In the records, find each line where "purple" occurs, and copy it.

---*---

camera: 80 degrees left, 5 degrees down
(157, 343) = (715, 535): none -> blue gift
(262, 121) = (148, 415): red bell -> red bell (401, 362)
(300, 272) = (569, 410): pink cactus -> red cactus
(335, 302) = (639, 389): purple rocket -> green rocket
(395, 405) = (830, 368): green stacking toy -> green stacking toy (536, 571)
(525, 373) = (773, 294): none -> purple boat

---*---

YOUR RESPONSE —
(335, 302) = (639, 389): purple rocket -> green rocket
(525, 373) = (773, 294): none -> purple boat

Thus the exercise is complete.